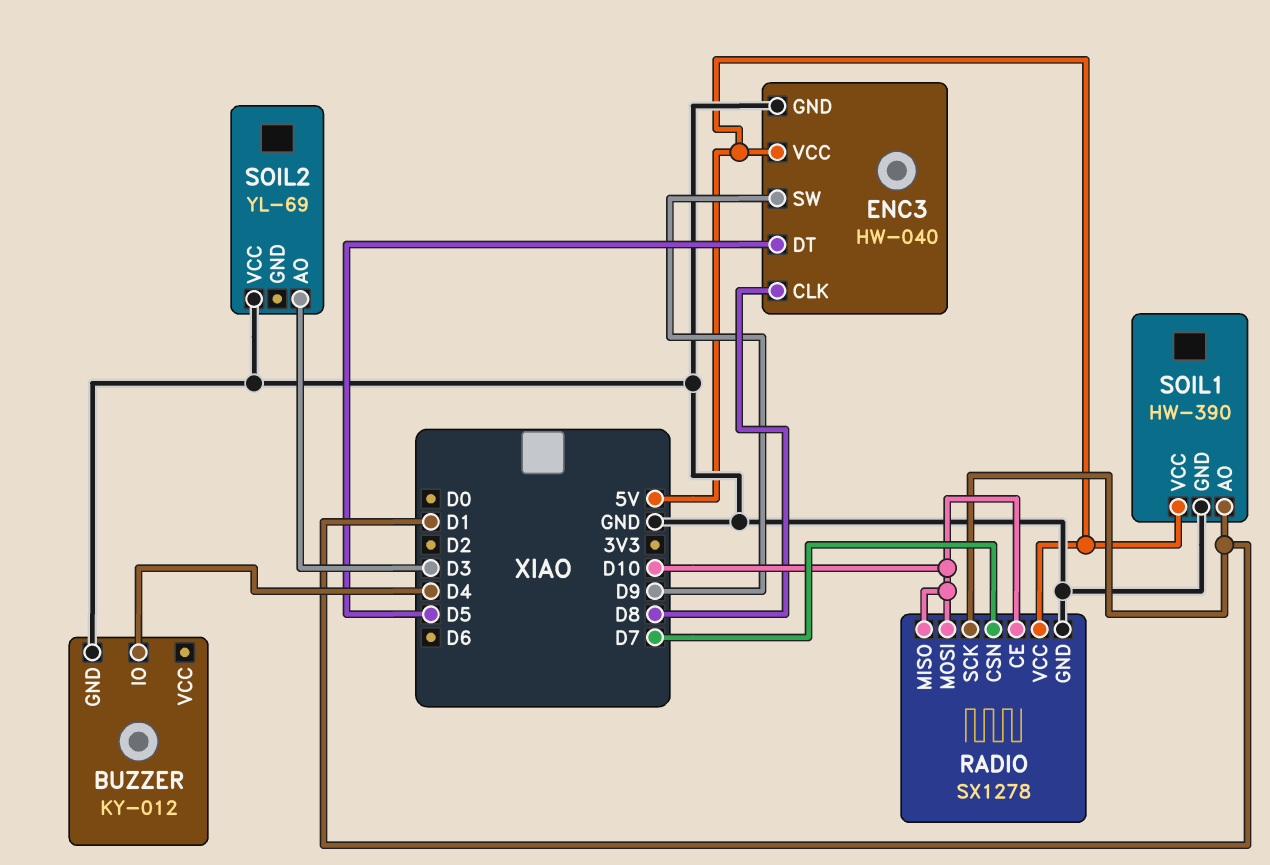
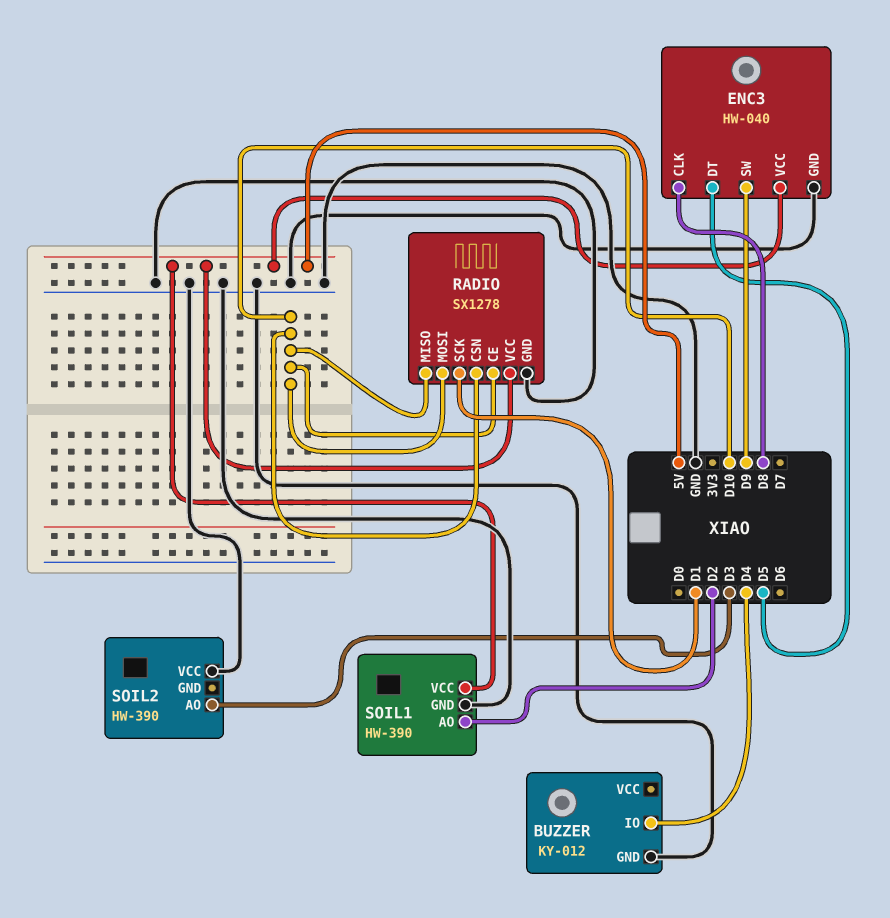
RADIO pin CSN: D7 -> D10
SOIL1 pin AO: D1 -> D2
SOIL2: YL-69 -> HW-390

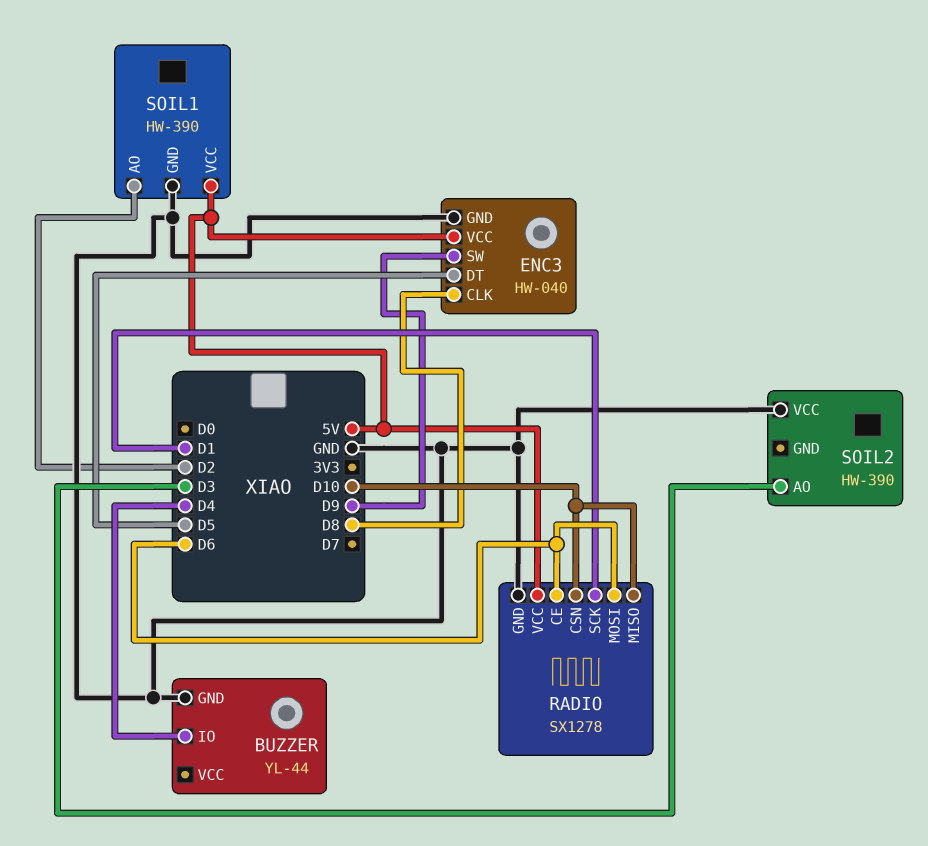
BUZZER: KY-012 -> YL-44
RADIO pin CE: D10 -> D6
RADIO pin MOSI: D10 -> D6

_ _ _ _ _

[Your goal]
Only the text of the listing above is copied, exactly as written; its pictures are dropped.

[Task answer]
RADIO pin CSN: D7 -> D10
SOIL1 pin AO: D1 -> D2
SOIL2: YL-69 -> HW-390

BUZZER: KY-012 -> YL-44
RADIO pin CE: D10 -> D6
RADIO pin MOSI: D10 -> D6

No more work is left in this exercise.